▶ Material provided
════════════════

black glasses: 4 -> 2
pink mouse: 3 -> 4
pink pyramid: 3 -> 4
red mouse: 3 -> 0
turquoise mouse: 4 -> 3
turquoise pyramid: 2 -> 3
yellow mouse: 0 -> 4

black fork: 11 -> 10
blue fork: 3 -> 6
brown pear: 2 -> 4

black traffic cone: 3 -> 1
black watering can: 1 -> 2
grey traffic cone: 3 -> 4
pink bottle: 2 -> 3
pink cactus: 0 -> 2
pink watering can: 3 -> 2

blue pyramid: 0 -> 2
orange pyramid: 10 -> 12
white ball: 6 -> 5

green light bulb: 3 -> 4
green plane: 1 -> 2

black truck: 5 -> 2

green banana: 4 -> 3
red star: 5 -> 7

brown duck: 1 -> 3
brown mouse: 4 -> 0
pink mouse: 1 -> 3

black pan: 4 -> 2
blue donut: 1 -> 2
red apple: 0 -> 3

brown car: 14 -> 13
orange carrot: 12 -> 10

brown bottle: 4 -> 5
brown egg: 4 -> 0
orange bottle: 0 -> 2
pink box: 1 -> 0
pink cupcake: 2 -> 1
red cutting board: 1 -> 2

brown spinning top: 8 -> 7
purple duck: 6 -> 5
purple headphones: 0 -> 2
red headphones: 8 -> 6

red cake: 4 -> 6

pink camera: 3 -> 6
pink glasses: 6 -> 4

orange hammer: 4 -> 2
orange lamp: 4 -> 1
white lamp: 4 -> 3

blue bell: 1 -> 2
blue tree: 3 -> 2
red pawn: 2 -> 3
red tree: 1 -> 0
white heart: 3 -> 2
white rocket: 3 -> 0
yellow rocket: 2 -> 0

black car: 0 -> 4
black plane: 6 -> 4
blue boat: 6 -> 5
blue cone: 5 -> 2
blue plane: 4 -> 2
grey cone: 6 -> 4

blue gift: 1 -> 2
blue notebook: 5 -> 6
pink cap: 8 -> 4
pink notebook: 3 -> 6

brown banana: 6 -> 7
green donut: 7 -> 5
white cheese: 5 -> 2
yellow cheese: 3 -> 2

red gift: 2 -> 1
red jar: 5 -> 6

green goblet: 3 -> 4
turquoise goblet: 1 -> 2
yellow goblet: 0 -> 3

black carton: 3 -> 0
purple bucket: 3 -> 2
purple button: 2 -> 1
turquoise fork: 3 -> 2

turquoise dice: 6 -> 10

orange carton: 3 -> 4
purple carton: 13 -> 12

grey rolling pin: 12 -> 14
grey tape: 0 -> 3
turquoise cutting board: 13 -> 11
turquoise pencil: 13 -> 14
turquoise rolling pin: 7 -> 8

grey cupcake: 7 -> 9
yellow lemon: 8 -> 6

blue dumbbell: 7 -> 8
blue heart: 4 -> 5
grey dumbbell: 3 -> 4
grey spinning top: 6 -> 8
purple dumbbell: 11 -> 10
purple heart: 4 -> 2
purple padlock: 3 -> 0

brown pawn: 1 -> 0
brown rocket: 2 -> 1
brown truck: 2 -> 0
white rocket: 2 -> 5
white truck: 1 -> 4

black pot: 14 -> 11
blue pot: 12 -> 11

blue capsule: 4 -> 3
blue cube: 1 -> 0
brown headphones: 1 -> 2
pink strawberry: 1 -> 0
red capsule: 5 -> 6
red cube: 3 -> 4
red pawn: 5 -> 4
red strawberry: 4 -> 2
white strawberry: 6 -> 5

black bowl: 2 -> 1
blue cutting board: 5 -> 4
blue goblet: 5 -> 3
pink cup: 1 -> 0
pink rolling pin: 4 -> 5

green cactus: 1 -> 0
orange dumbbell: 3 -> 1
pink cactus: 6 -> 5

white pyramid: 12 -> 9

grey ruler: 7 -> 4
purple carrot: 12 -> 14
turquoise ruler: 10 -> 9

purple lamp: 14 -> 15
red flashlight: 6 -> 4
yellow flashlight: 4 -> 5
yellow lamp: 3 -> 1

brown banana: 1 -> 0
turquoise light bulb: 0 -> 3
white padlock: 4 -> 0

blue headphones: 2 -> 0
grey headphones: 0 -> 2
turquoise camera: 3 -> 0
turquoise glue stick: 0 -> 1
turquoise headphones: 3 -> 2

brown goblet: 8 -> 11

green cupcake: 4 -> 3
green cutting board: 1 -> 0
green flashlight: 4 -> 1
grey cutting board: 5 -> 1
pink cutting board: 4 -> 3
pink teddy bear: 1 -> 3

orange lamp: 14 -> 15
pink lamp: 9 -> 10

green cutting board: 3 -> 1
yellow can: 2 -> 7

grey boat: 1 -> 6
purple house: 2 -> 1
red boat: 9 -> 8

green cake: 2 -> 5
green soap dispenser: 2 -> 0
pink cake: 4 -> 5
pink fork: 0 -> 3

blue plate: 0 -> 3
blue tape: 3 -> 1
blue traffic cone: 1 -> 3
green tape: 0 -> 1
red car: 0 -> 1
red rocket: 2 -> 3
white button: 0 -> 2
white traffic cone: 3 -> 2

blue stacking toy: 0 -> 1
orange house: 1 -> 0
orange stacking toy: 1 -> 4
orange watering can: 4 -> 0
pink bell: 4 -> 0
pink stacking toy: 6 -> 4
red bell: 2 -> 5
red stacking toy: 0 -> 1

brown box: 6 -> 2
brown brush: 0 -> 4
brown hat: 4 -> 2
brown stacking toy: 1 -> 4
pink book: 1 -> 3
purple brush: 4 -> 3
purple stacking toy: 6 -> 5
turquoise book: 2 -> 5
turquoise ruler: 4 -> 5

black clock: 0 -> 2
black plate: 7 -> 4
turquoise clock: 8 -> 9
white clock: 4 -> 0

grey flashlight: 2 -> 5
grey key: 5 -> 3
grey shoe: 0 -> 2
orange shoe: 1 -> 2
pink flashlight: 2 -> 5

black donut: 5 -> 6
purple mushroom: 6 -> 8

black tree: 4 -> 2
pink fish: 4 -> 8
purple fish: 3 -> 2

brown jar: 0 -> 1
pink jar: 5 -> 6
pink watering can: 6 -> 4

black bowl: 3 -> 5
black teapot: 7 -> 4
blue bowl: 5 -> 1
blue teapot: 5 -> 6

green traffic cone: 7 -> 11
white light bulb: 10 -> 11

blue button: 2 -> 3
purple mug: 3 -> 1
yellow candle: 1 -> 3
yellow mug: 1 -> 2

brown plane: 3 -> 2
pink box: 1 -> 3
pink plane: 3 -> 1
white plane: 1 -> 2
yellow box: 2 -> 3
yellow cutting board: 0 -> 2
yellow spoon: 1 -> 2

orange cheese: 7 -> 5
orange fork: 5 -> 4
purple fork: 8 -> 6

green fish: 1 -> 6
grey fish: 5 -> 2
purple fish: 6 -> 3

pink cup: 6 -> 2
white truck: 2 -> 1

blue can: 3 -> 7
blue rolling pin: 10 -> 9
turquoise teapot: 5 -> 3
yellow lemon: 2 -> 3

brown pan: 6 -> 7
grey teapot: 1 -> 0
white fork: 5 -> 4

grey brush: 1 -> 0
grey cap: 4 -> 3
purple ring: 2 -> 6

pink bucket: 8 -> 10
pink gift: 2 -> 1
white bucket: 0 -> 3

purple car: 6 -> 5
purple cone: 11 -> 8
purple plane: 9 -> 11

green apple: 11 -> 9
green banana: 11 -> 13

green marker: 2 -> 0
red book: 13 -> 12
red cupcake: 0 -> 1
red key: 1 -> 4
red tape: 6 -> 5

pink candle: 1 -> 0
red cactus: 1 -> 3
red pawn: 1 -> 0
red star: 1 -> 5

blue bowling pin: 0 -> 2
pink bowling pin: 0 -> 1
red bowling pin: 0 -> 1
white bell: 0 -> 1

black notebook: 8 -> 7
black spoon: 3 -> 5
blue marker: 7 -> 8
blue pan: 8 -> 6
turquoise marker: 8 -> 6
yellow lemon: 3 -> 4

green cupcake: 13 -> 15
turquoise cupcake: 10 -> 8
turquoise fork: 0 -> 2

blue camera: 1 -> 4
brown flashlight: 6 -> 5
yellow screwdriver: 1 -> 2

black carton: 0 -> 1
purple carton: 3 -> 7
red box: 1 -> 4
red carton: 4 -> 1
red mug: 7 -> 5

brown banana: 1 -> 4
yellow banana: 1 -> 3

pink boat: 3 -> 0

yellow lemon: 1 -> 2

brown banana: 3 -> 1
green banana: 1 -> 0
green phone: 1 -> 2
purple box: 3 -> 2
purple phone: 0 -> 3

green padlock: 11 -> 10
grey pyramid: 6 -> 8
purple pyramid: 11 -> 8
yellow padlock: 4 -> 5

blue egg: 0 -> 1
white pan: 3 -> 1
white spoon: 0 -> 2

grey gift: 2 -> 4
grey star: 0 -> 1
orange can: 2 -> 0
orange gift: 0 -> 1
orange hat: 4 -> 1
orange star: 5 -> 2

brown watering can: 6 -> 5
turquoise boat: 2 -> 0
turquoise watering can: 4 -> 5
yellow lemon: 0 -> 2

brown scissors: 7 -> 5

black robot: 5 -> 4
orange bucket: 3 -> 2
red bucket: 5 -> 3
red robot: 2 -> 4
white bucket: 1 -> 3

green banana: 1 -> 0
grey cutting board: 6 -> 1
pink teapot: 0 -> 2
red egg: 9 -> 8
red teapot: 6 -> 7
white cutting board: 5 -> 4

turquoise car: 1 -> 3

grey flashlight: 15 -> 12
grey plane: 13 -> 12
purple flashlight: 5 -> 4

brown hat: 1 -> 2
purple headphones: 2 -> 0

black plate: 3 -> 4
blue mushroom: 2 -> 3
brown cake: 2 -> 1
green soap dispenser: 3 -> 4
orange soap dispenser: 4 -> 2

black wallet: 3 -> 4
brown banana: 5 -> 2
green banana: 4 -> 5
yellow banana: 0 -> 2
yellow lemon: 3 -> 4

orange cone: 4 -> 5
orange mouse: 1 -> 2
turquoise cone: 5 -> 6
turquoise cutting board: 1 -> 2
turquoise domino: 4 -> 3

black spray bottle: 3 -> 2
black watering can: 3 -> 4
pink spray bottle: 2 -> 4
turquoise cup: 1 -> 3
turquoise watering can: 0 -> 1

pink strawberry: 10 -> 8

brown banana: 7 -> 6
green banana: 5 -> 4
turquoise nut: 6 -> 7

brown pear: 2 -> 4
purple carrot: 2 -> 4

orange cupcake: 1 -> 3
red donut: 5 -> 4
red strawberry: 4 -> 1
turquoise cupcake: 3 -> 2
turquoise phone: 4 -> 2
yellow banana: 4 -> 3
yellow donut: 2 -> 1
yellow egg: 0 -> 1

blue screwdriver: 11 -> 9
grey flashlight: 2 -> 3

════════════════

▶ Activity
Everything above from the line containing "turquoise rolling pin: 7 -> 8" down to the line containing "pink cup: 1 -> 0" is to be transcribed exactly, with both of those lines included and nothing else added.

▶ Response for this exercise
turquoise rolling pin: 7 -> 8

grey cupcake: 7 -> 9
yellow lemon: 8 -> 6

blue dumbbell: 7 -> 8
blue heart: 4 -> 5
grey dumbbell: 3 -> 4
grey spinning top: 6 -> 8
purple dumbbell: 11 -> 10
purple heart: 4 -> 2
purple padlock: 3 -> 0

brown pawn: 1 -> 0
brown rocket: 2 -> 1
brown truck: 2 -> 0
white rocket: 2 -> 5
white truck: 1 -> 4

black pot: 14 -> 11
blue pot: 12 -> 11

blue capsule: 4 -> 3
blue cube: 1 -> 0
brown headphones: 1 -> 2
pink strawberry: 1 -> 0
red capsule: 5 -> 6
red cube: 3 -> 4
red pawn: 5 -> 4
red strawberry: 4 -> 2
white strawberry: 6 -> 5

black bowl: 2 -> 1
blue cutting board: 5 -> 4
blue goblet: 5 -> 3
pink cup: 1 -> 0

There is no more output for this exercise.